Everything from the line holding "U1 pin RST: W13 -> W3" through the final line of the records is to be transcribed exactly, except pictures, and nothing beyond that.

----- Available data -----

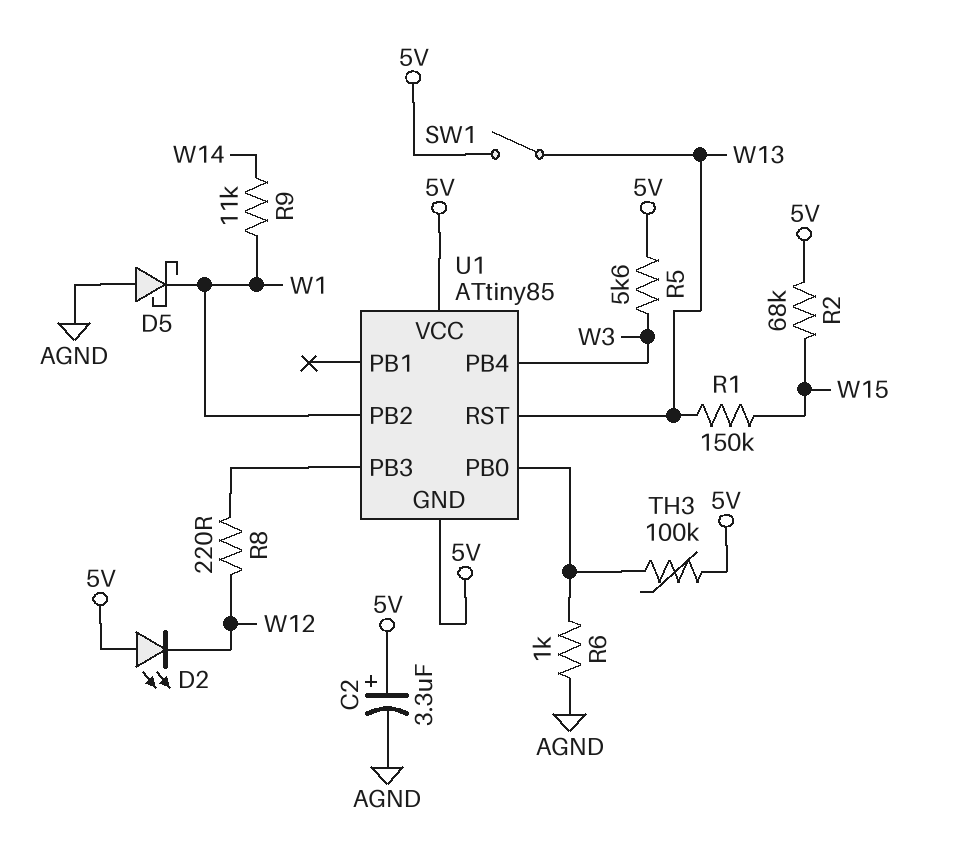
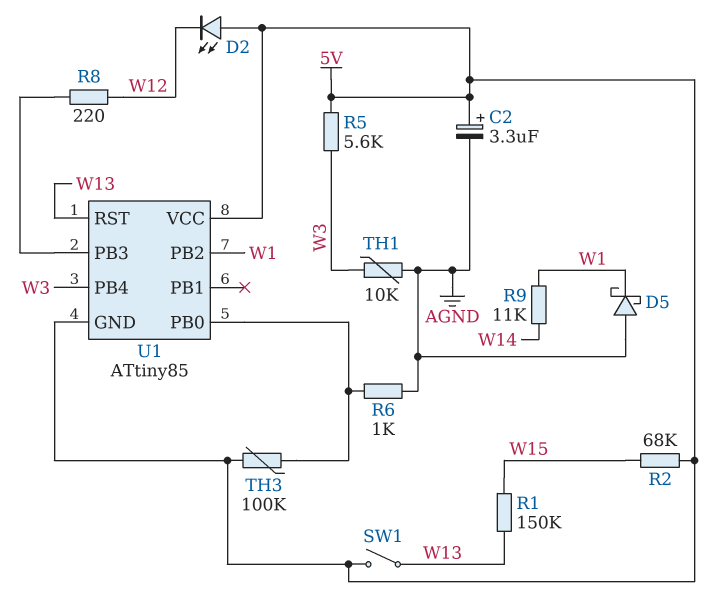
TH1: none -> 10k (AGND, W3)

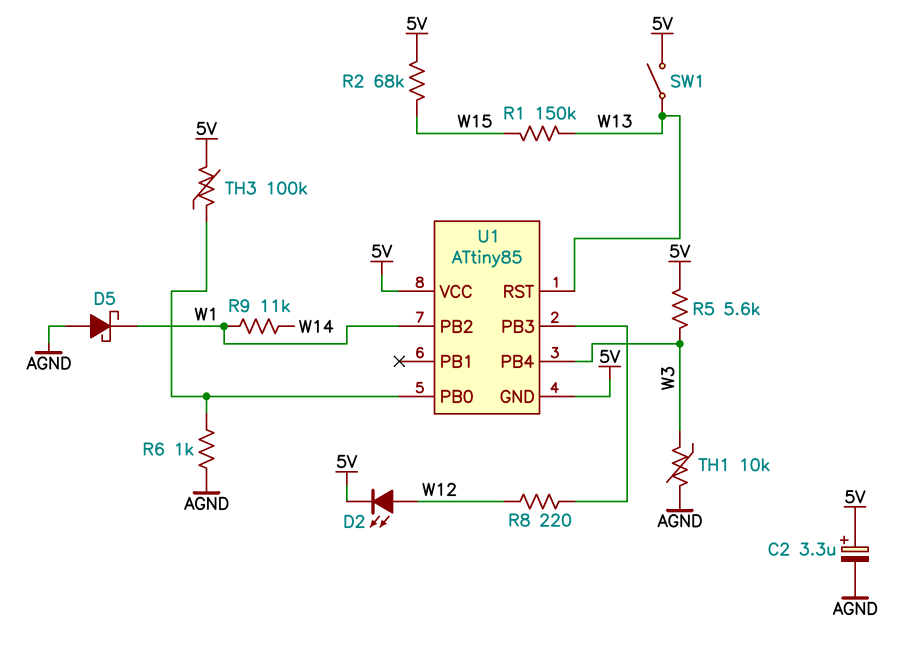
D2: LED (A 5V, K W12) -> LED (A W12, K 5V)

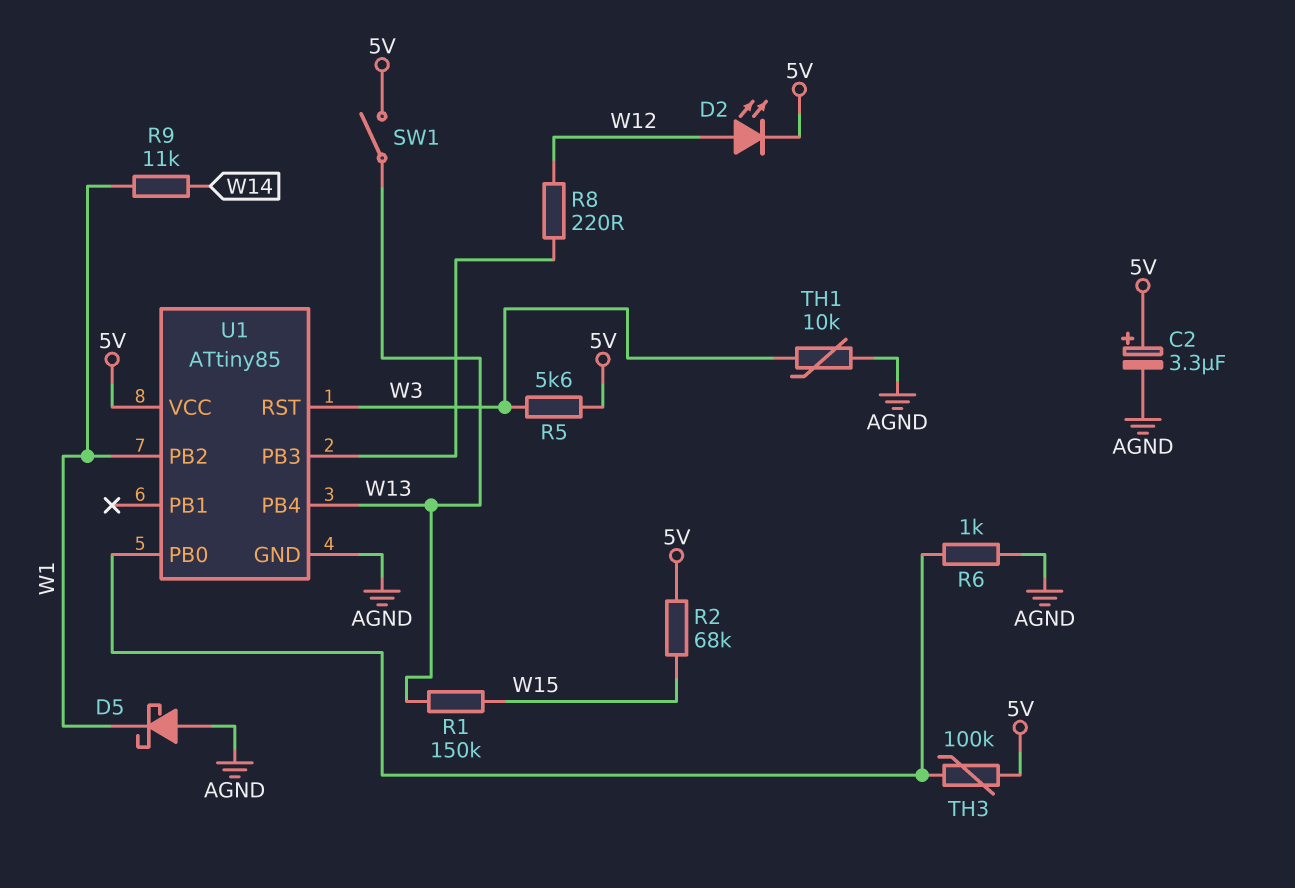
U1 pin GND: 5V -> AGND
U1 pin PB4: W3 -> W13
U1 pin RST: W13 -> W3

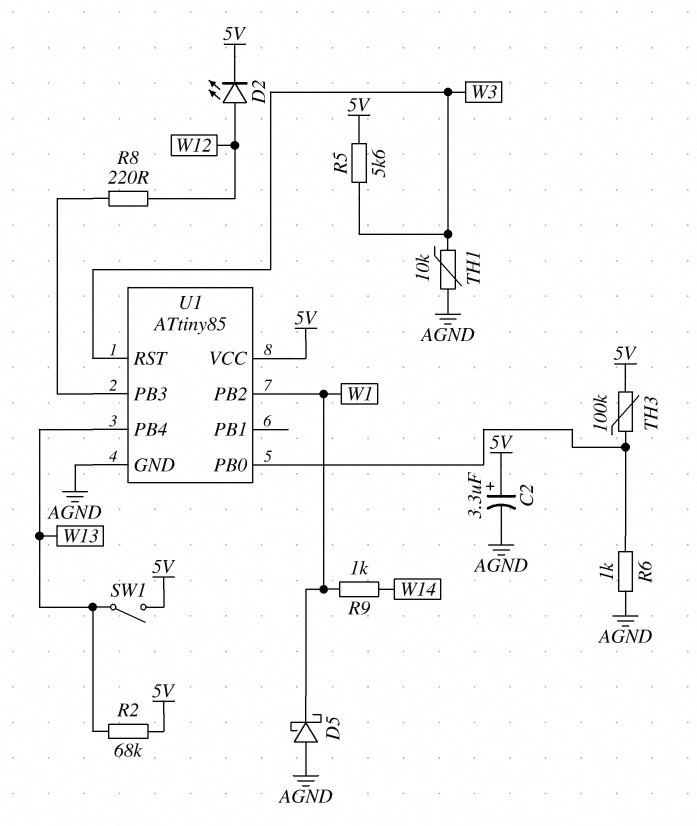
R1: 150k (W13, W15) -> none
R2: 68k (5V, W15) -> 68k (5V, W13)
R9: 11k (W1, W14) -> 1k (W1, W14)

-----

* **Answer for the task**:
U1 pin RST: W13 -> W3

R1: 150k (W13, W15) -> none
R2: 68k (5V, W15) -> 68k (5V, W13)
R9: 11k (W1, W14) -> 1k (W1, W14)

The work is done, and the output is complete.